» **Aim of the task**: For the data below, transcribe the part that opens with the line containing "none -> brown brick I6 level 2" and closes with the line containing "green brick E8:E9", exactly and with no pictures.

○ ○ ○ ○ ○

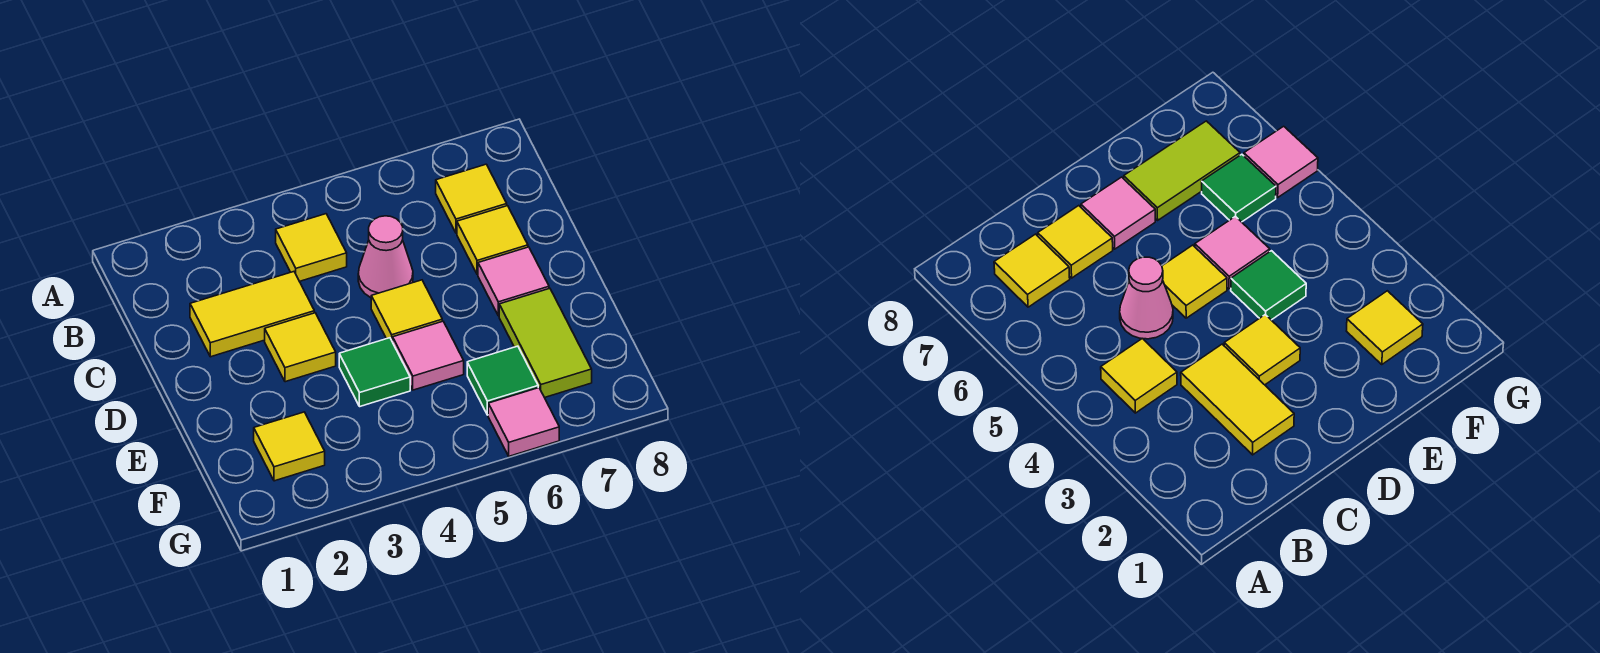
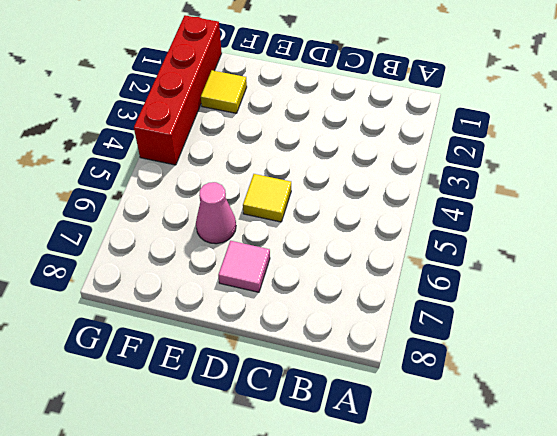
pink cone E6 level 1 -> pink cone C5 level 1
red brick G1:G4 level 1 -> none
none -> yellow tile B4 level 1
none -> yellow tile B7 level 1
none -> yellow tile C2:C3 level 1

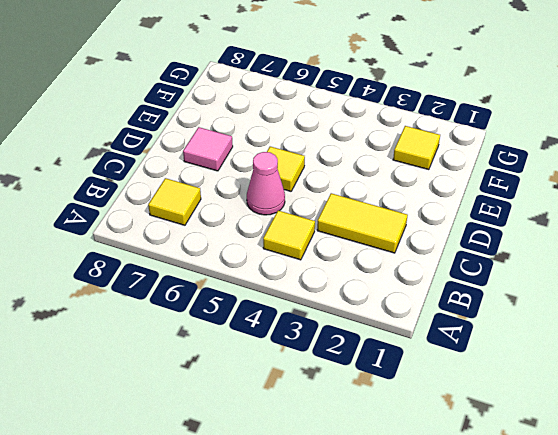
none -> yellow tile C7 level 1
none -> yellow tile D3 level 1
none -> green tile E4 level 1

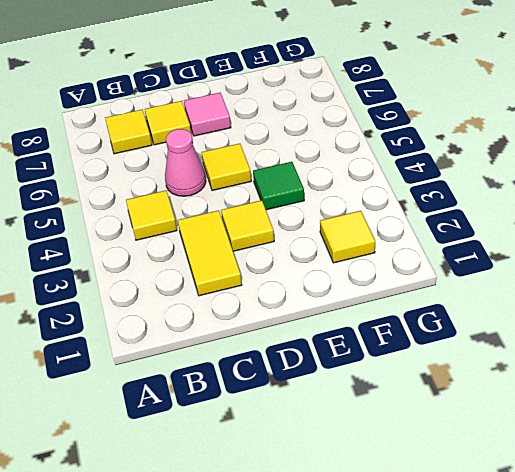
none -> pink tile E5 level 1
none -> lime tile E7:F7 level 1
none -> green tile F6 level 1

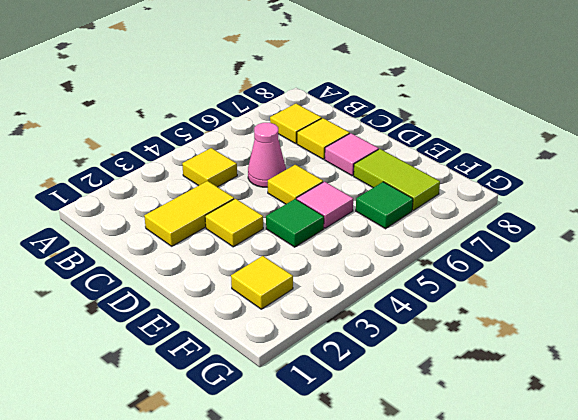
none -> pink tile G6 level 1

○ ○ ○ ○ ○

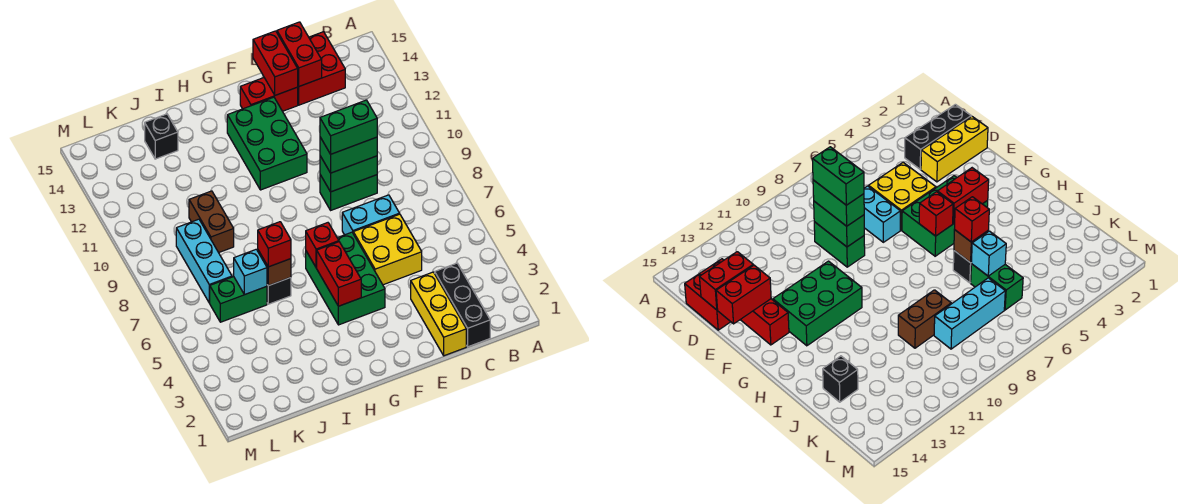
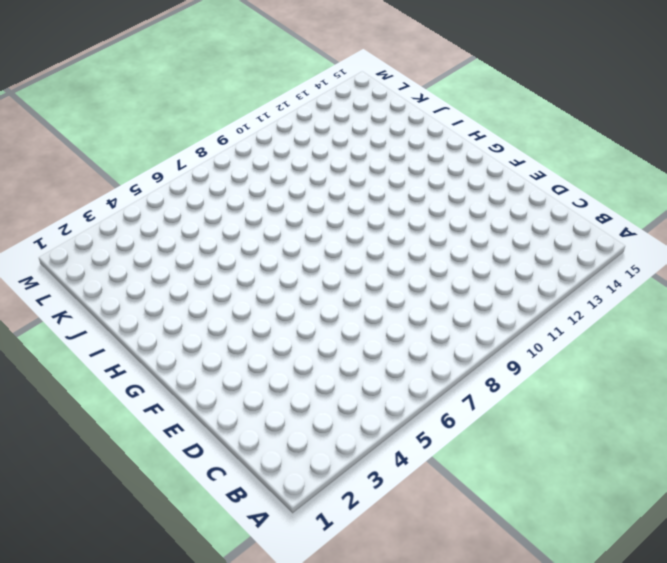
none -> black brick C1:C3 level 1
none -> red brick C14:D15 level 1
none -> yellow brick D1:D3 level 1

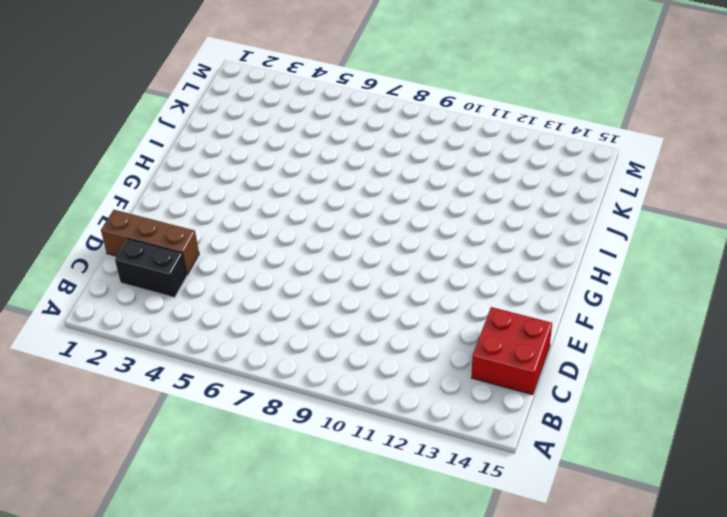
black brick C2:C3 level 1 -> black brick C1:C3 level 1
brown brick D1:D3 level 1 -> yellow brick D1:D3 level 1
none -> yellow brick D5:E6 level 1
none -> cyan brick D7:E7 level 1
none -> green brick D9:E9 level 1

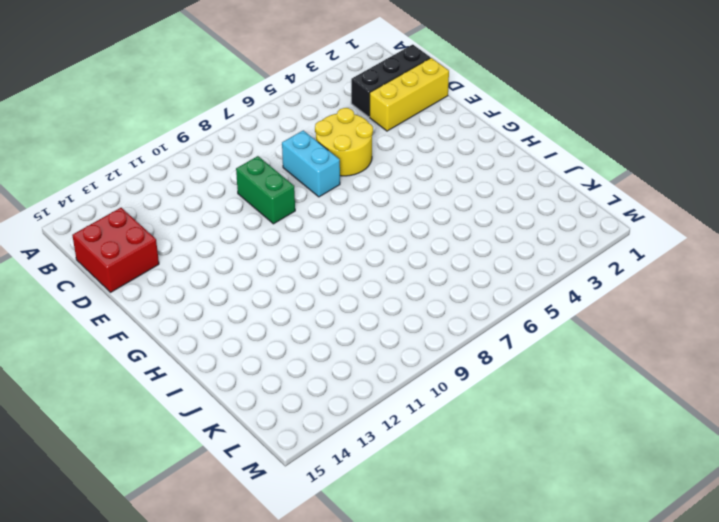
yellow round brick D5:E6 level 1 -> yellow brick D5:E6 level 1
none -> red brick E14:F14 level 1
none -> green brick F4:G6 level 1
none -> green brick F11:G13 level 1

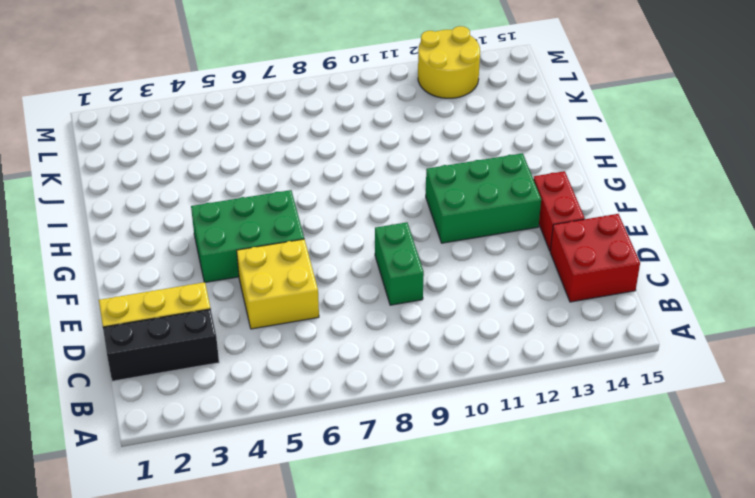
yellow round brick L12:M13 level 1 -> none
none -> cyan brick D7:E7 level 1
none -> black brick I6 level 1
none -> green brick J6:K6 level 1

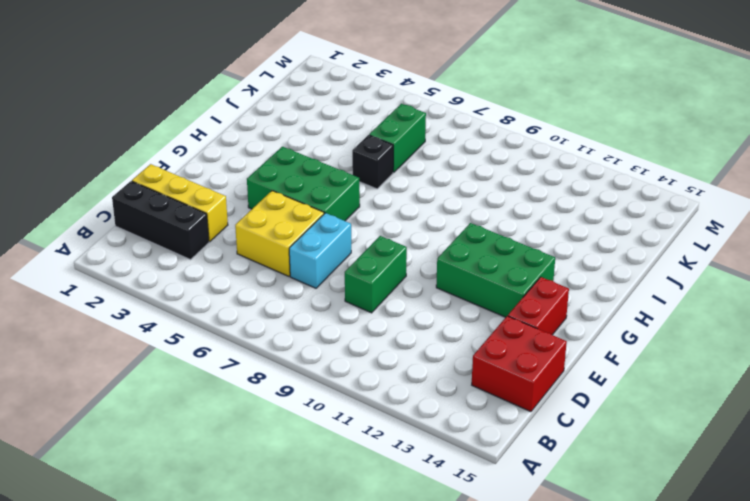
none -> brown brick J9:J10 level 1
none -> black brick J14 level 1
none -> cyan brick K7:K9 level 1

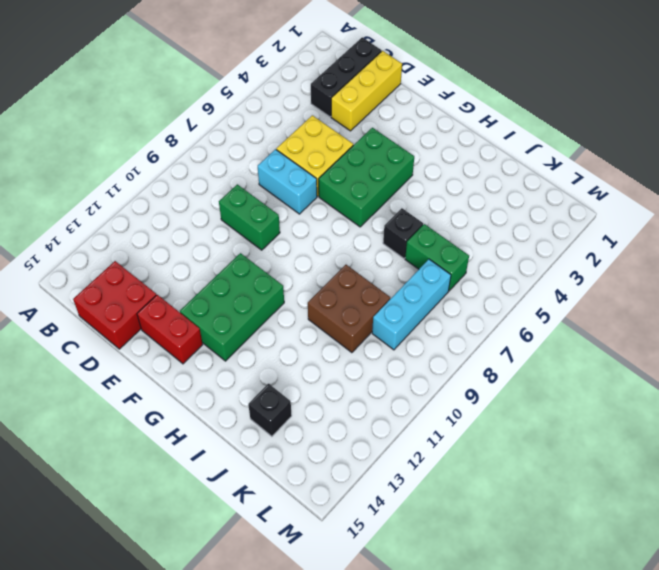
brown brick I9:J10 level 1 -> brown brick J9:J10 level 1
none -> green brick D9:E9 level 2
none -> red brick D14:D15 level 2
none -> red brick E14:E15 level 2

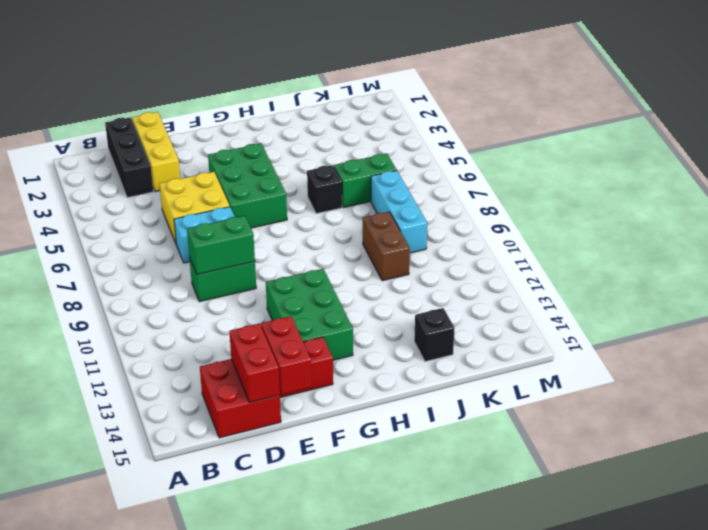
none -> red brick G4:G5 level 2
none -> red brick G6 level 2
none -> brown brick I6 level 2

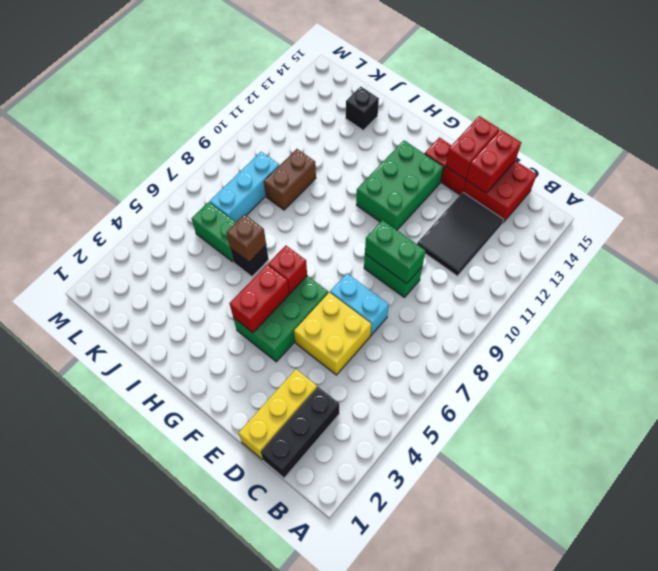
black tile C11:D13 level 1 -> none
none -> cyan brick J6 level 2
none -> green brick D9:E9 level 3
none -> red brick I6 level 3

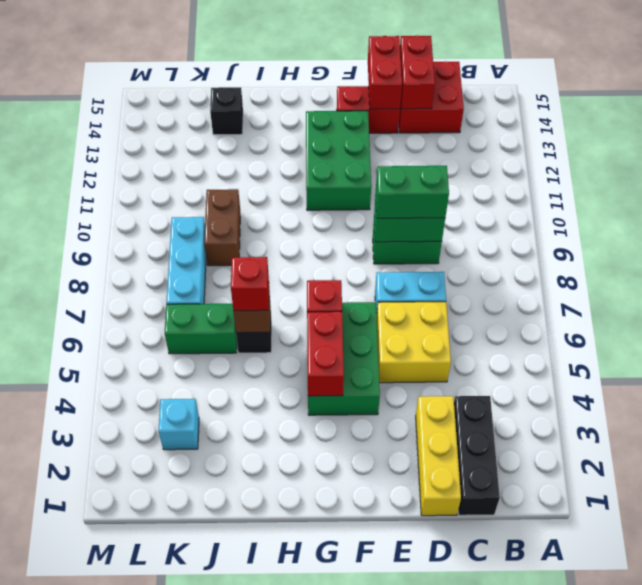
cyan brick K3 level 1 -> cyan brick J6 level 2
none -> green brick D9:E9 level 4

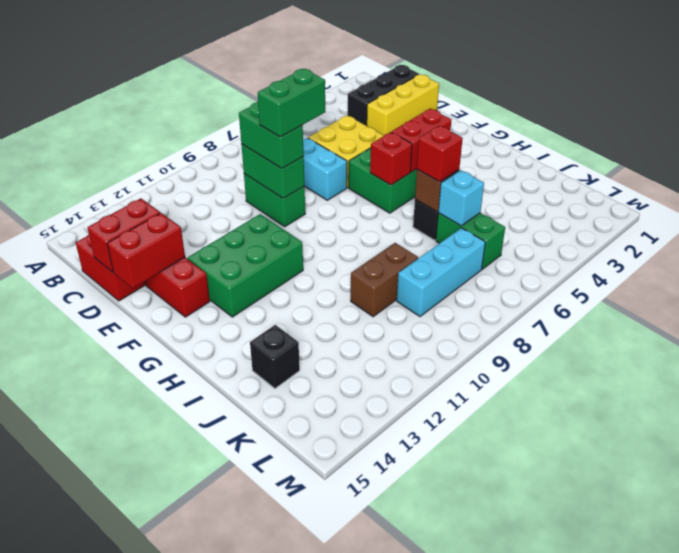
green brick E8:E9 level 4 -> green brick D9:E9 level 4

○ ○ ○ ○ ○

» **Task output**:
none -> brown brick I6 level 2

black tile C11:D13 level 1 -> none
none -> cyan brick J6 level 2
none -> green brick D9:E9 level 3
none -> red brick I6 level 3

cyan brick K3 level 1 -> cyan brick J6 level 2
none -> green brick D9:E9 level 4

green brick E8:E9 level 4 -> green brick D9:E9 level 4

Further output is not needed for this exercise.